THE INPUT:
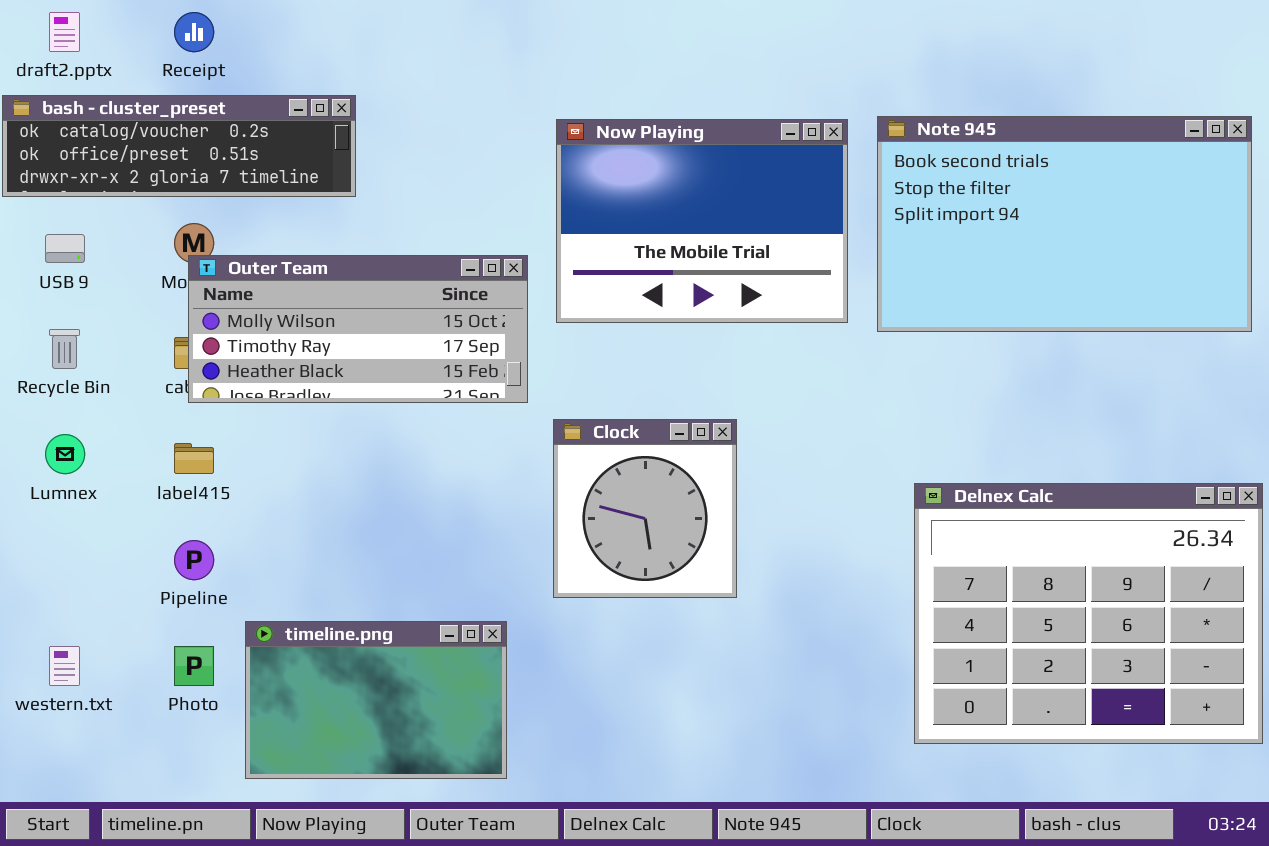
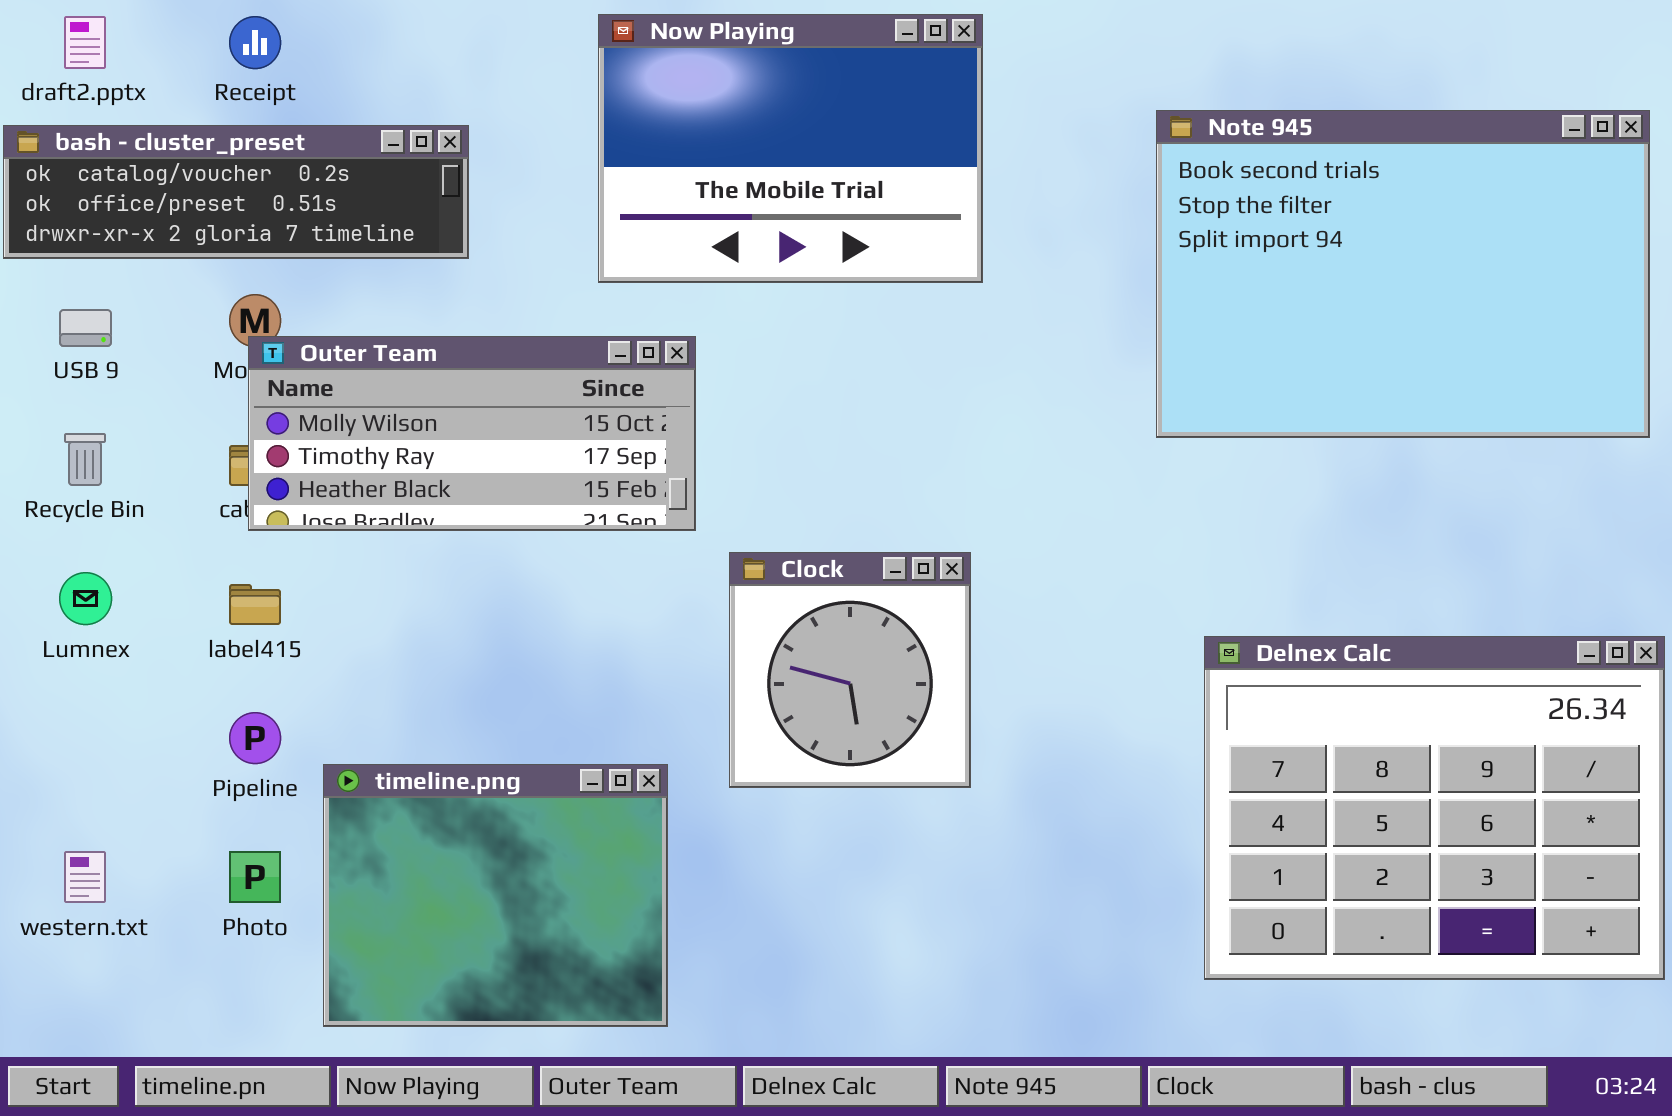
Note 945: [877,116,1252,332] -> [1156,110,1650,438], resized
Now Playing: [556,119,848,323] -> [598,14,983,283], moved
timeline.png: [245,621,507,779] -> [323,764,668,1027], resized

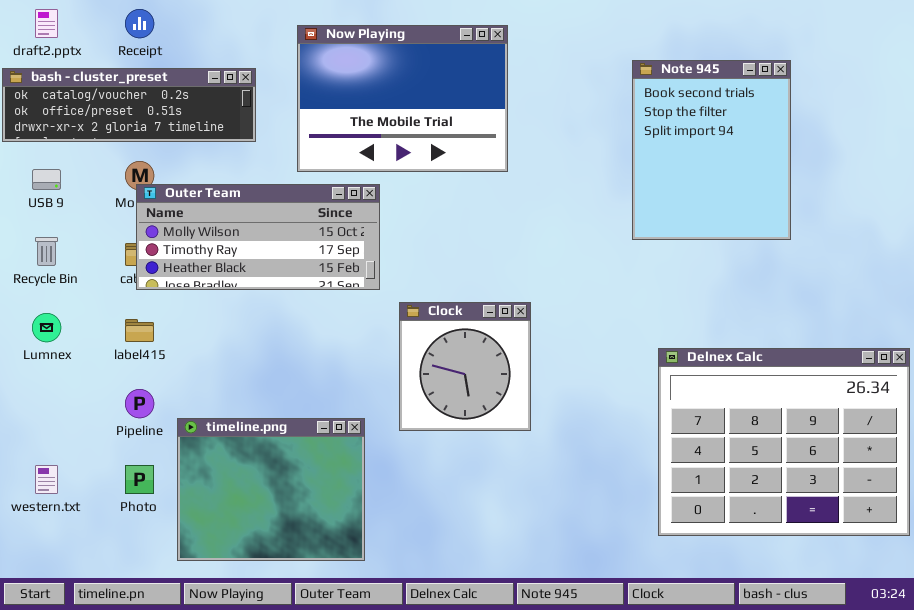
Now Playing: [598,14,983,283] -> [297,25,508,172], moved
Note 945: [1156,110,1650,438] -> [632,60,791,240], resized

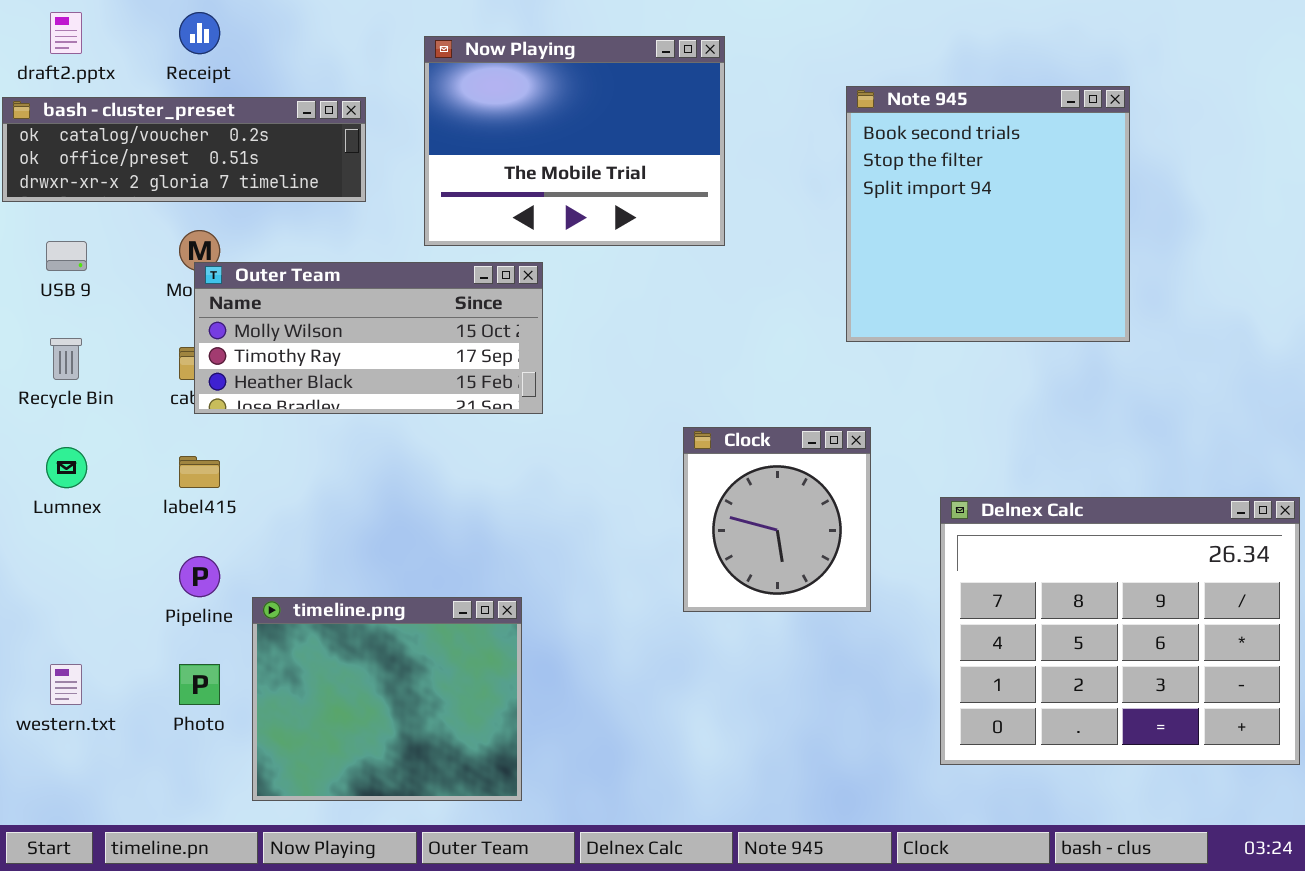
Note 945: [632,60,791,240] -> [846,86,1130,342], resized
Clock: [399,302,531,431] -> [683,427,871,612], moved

YOUR ASSIGNMENT: For this exercise, copy each line from the listing above that has the word "Note".

SOLUTION FOR THIS TASK:
Note 945: [877,116,1252,332] -> [1156,110,1650,438], resized
Note 945: [1156,110,1650,438] -> [632,60,791,240], resized
Note 945: [632,60,791,240] -> [846,86,1130,342], resized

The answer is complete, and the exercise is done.